Task directions. Copy the listing character for character, from its first line through the line containing "69: 6:36 -> 5:46", including both of those lines.

Raw data.
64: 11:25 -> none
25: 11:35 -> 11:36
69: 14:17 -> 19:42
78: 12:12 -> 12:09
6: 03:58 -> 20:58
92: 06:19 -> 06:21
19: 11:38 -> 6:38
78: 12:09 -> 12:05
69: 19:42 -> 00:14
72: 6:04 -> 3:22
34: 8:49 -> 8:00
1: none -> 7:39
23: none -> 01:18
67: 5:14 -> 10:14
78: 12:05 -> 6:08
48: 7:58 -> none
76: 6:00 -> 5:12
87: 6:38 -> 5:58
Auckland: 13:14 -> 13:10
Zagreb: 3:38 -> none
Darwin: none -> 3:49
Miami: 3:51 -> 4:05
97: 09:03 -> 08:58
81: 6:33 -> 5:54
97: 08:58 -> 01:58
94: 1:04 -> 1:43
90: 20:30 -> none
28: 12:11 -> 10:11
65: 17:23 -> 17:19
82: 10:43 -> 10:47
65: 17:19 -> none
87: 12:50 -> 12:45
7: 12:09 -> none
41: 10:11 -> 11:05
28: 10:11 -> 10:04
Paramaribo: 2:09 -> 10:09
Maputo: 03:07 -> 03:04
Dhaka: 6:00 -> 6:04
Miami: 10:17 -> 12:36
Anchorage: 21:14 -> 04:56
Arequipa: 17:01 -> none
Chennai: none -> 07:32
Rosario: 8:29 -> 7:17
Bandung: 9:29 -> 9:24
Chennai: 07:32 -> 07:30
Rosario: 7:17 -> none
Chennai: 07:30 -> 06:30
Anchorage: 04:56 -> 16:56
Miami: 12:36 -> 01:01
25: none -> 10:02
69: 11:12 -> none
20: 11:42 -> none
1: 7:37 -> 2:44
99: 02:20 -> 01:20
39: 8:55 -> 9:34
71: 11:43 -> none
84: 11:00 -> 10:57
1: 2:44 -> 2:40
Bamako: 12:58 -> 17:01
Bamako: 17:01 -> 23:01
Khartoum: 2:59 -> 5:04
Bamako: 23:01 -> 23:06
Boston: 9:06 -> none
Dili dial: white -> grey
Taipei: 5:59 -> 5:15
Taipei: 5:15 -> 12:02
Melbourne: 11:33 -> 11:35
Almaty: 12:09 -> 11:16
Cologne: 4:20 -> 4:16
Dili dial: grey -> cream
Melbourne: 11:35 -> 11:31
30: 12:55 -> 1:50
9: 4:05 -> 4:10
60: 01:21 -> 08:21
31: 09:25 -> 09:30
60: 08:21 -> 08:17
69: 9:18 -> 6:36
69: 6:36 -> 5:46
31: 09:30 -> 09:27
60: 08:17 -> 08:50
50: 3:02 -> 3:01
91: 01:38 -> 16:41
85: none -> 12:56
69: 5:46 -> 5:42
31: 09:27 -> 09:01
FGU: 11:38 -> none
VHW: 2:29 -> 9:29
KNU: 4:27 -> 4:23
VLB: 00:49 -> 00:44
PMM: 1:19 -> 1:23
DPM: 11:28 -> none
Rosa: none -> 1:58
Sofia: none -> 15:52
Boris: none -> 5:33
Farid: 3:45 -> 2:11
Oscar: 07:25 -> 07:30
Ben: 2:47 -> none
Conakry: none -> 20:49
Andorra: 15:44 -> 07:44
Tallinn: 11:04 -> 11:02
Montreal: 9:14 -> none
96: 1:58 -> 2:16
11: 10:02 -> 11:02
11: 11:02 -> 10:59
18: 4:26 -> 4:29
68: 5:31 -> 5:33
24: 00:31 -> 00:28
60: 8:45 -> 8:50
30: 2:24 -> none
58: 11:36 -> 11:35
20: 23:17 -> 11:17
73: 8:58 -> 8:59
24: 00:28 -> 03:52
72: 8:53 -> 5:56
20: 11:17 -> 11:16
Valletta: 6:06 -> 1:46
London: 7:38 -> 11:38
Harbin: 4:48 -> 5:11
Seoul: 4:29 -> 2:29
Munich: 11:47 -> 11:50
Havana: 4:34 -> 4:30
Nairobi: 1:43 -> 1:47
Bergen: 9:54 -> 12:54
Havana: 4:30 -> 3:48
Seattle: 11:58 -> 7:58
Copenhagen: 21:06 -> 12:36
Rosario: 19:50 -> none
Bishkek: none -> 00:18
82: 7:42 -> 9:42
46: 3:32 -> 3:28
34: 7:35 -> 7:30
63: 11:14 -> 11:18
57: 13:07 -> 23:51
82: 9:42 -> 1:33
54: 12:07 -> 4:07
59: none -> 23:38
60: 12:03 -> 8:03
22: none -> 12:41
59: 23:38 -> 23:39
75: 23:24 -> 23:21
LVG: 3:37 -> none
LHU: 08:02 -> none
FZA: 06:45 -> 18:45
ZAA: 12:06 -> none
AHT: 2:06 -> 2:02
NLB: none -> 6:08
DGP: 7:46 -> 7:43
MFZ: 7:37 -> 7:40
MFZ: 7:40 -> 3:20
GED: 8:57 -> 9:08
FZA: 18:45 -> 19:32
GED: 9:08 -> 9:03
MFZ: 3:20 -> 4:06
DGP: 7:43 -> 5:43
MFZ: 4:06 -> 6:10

Result.
64: 11:25 -> none
25: 11:35 -> 11:36
69: 14:17 -> 19:42
78: 12:12 -> 12:09
6: 03:58 -> 20:58
92: 06:19 -> 06:21
19: 11:38 -> 6:38
78: 12:09 -> 12:05
69: 19:42 -> 00:14
72: 6:04 -> 3:22
34: 8:49 -> 8:00
1: none -> 7:39
23: none -> 01:18
67: 5:14 -> 10:14
78: 12:05 -> 6:08
48: 7:58 -> none
76: 6:00 -> 5:12
87: 6:38 -> 5:58
Auckland: 13:14 -> 13:10
Zagreb: 3:38 -> none
Darwin: none -> 3:49
Miami: 3:51 -> 4:05
97: 09:03 -> 08:58
81: 6:33 -> 5:54
97: 08:58 -> 01:58
94: 1:04 -> 1:43
90: 20:30 -> none
28: 12:11 -> 10:11
65: 17:23 -> 17:19
82: 10:43 -> 10:47
65: 17:19 -> none
87: 12:50 -> 12:45
7: 12:09 -> none
41: 10:11 -> 11:05
28: 10:11 -> 10:04
Paramaribo: 2:09 -> 10:09
Maputo: 03:07 -> 03:04
Dhaka: 6:00 -> 6:04
Miami: 10:17 -> 12:36
Anchorage: 21:14 -> 04:56
Arequipa: 17:01 -> none
Chennai: none -> 07:32
Rosario: 8:29 -> 7:17
Bandung: 9:29 -> 9:24
Chennai: 07:32 -> 07:30
Rosario: 7:17 -> none
Chennai: 07:30 -> 06:30
Anchorage: 04:56 -> 16:56
Miami: 12:36 -> 01:01
25: none -> 10:02
69: 11:12 -> none
20: 11:42 -> none
1: 7:37 -> 2:44
99: 02:20 -> 01:20
39: 8:55 -> 9:34
71: 11:43 -> none
84: 11:00 -> 10:57
1: 2:44 -> 2:40
Bamako: 12:58 -> 17:01
Bamako: 17:01 -> 23:01
Khartoum: 2:59 -> 5:04
Bamako: 23:01 -> 23:06
Boston: 9:06 -> none
Dili dial: white -> grey
Taipei: 5:59 -> 5:15
Taipei: 5:15 -> 12:02
Melbourne: 11:33 -> 11:35
Almaty: 12:09 -> 11:16
Cologne: 4:20 -> 4:16
Dili dial: grey -> cream
Melbourne: 11:35 -> 11:31
30: 12:55 -> 1:50
9: 4:05 -> 4:10
60: 01:21 -> 08:21
31: 09:25 -> 09:30
60: 08:21 -> 08:17
69: 9:18 -> 6:36
69: 6:36 -> 5:46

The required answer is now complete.